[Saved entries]
-- -- --
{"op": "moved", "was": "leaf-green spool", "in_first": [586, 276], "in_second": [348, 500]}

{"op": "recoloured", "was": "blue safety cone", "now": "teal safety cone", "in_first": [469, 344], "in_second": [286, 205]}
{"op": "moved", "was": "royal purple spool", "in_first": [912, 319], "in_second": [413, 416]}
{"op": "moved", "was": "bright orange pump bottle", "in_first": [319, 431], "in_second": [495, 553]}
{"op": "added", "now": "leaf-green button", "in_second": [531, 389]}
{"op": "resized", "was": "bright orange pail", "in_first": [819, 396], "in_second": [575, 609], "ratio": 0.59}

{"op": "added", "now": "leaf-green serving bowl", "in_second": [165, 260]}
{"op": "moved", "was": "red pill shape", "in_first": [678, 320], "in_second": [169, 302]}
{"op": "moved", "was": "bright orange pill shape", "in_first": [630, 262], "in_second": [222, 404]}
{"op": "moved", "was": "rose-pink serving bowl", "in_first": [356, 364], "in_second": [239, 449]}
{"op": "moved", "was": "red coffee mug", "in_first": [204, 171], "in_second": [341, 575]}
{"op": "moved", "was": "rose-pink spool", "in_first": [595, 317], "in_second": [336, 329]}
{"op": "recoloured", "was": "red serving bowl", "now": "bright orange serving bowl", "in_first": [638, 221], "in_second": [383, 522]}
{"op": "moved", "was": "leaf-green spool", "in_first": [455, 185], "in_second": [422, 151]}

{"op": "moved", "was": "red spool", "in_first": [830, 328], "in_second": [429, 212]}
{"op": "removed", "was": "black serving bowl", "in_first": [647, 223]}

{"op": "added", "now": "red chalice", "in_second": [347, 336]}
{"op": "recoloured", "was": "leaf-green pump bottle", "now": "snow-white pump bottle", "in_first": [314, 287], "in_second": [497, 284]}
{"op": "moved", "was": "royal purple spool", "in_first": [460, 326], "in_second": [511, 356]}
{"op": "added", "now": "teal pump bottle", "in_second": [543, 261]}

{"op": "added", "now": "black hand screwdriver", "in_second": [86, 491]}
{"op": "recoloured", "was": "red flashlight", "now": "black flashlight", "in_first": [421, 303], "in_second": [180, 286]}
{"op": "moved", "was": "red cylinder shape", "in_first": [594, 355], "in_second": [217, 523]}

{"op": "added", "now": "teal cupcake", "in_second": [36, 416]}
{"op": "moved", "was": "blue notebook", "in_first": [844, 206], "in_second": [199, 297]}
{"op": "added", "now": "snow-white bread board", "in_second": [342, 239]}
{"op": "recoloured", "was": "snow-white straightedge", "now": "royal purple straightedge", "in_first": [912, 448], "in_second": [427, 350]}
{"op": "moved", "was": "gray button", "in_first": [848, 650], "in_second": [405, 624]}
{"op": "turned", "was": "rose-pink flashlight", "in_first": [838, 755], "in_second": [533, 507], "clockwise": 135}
-- -- --
● ASSIGNED TASK
Whenever the word "bowl" shows up in a line of the entries, list that line.

● TASK RESULT
{"op": "added", "now": "leaf-green serving bowl", "in_second": [165, 260]}
{"op": "moved", "was": "rose-pink serving bowl", "in_first": [356, 364], "in_second": [239, 449]}
{"op": "recoloured", "was": "red serving bowl", "now": "bright orange serving bowl", "in_first": [638, 221], "in_second": [383, 522]}
{"op": "removed", "was": "black serving bowl", "in_first": [647, 223]}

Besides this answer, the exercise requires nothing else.